## Records for this task
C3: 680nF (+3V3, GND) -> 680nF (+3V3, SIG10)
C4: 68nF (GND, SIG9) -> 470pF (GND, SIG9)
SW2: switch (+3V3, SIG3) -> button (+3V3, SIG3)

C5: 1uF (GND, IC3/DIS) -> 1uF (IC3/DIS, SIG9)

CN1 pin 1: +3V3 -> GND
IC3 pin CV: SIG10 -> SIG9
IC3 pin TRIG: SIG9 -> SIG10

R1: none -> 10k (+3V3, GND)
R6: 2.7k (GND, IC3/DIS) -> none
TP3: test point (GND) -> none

...

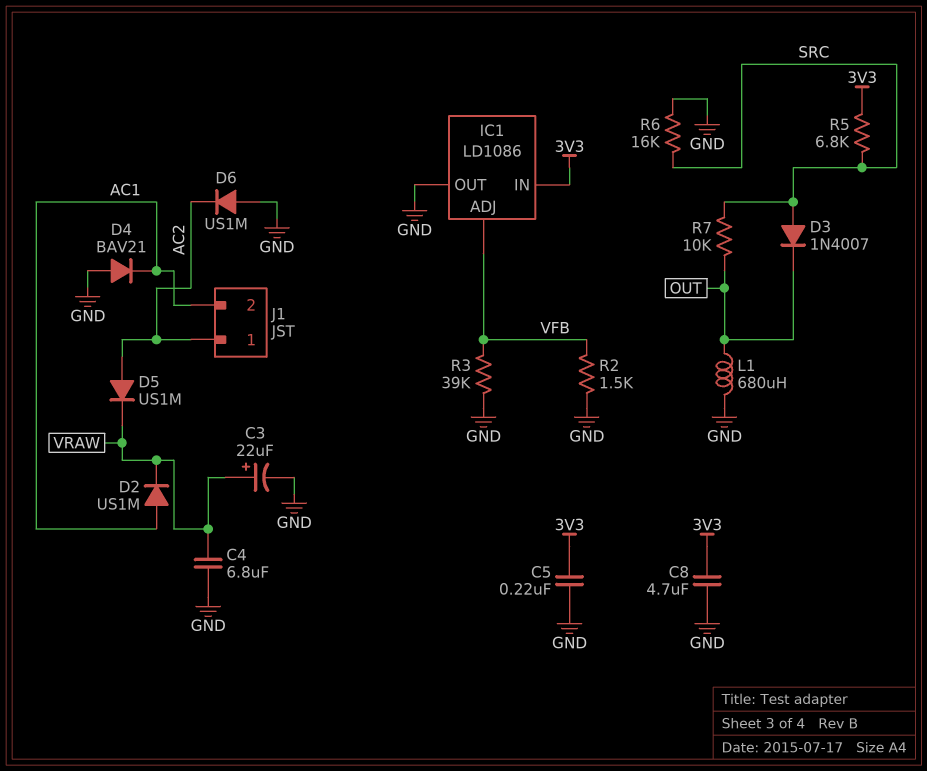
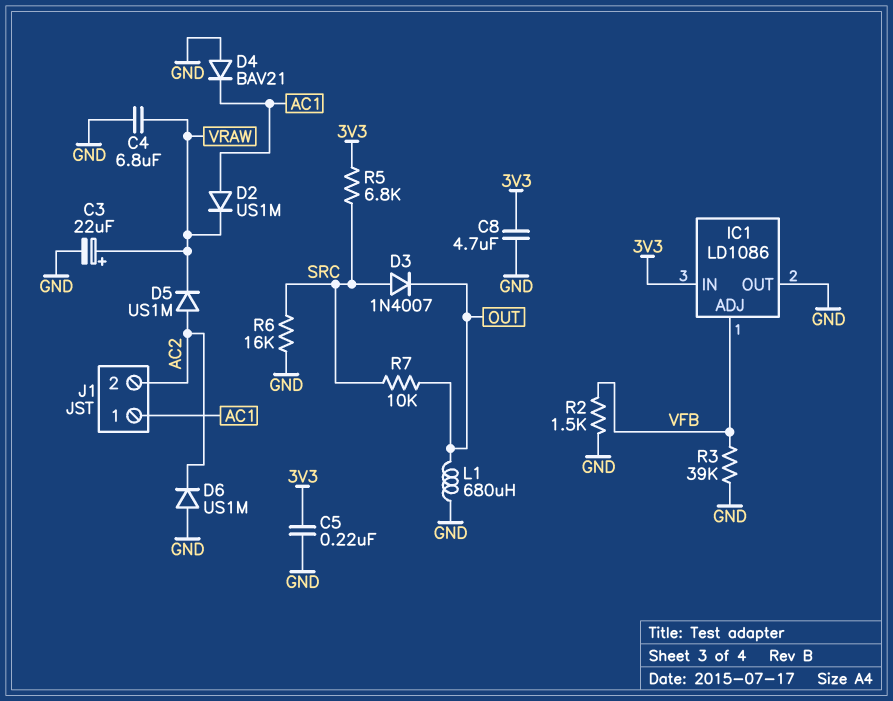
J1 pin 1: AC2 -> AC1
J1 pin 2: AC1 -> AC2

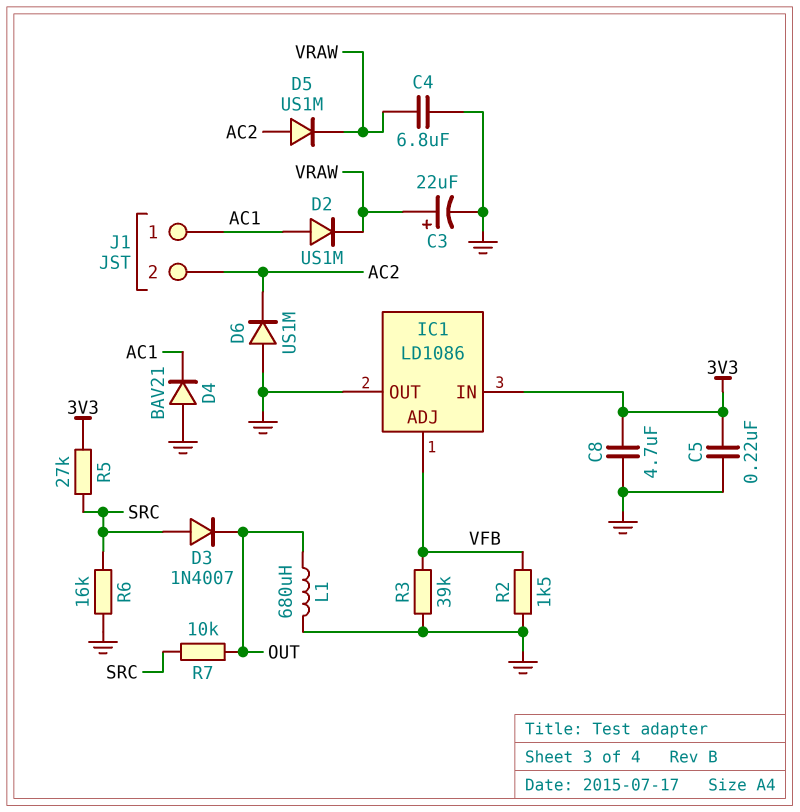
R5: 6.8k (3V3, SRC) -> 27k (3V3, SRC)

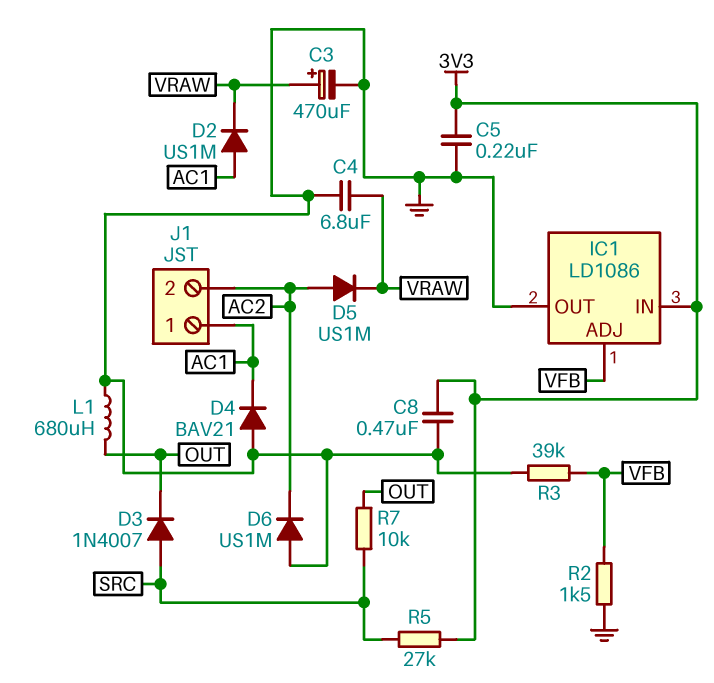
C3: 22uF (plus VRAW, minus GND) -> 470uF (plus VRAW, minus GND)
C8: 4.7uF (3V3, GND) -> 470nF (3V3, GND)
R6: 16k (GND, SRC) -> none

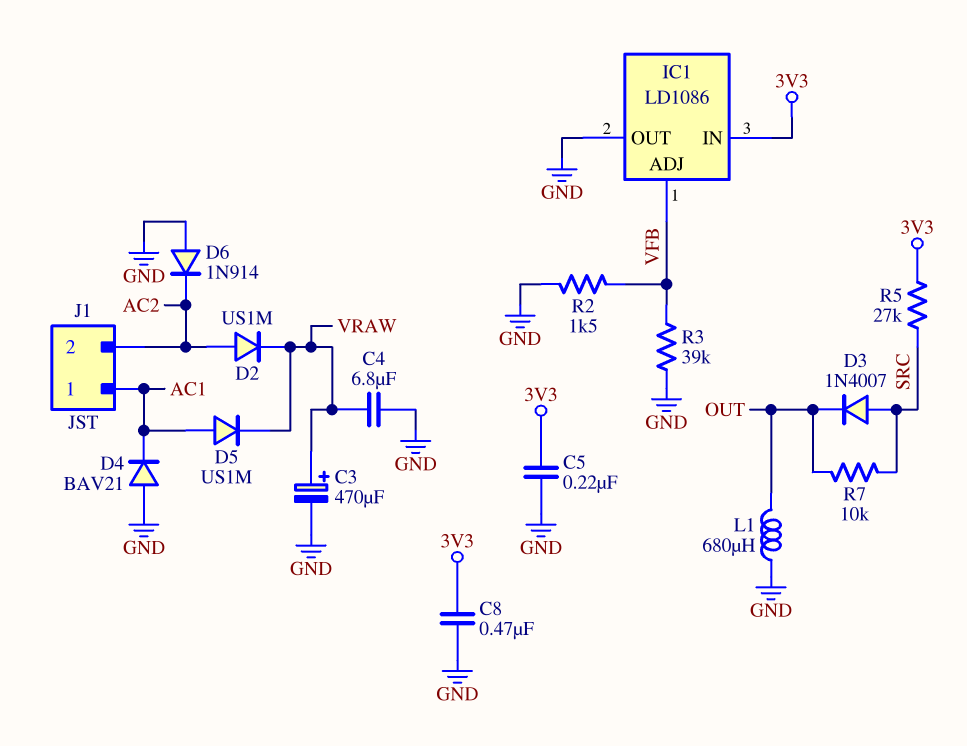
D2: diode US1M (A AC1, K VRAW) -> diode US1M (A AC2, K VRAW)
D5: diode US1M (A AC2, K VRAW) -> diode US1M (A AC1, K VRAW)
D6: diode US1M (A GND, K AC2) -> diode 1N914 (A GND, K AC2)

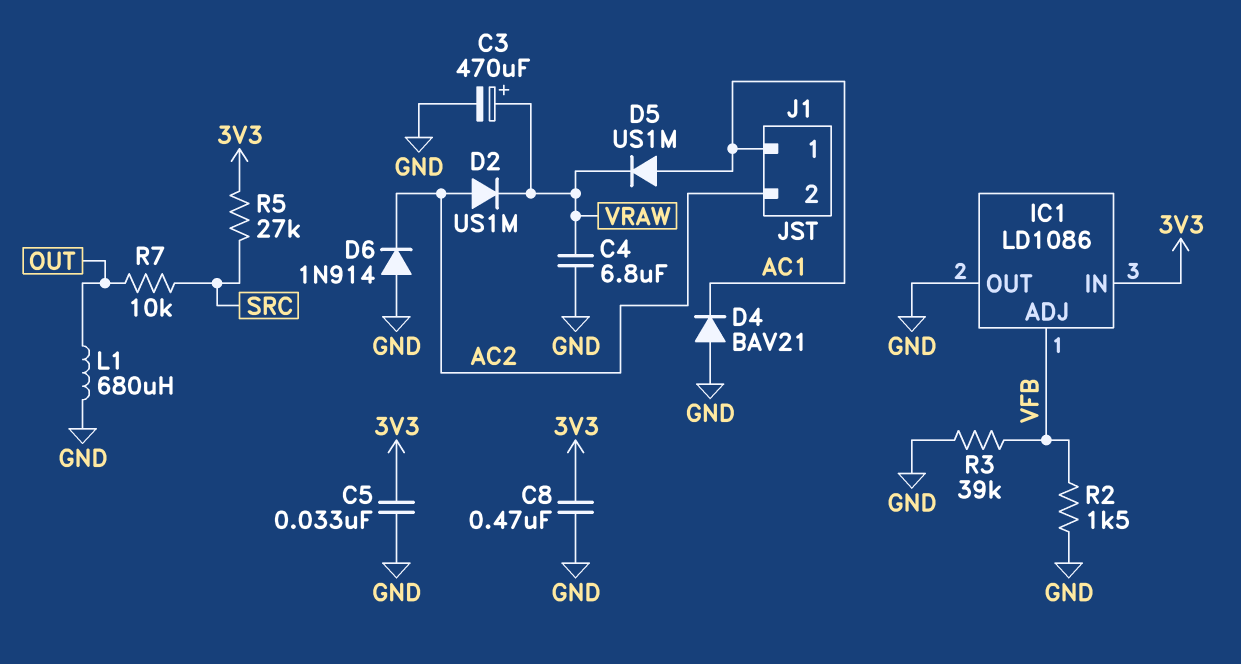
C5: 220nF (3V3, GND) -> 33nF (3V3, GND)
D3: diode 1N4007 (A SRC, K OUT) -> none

...

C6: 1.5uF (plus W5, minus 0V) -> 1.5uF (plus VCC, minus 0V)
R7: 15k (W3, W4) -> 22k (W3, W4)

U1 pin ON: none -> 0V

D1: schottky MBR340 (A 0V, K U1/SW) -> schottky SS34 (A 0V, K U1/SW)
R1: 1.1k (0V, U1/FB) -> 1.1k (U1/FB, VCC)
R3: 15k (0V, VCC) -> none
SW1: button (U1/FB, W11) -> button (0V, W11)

## Exercise
Since the pictures are not part of the copy, please transcribe only the lines above from the one with "D6: diode US1M" through the one with "D3: diode 1N4007 (A SRC, K OUT) -> none", exactly and with both ends.

## Written answer
D6: diode US1M (A GND, K AC2) -> diode 1N914 (A GND, K AC2)

C5: 220nF (3V3, GND) -> 33nF (3V3, GND)
D3: diode 1N4007 (A SRC, K OUT) -> none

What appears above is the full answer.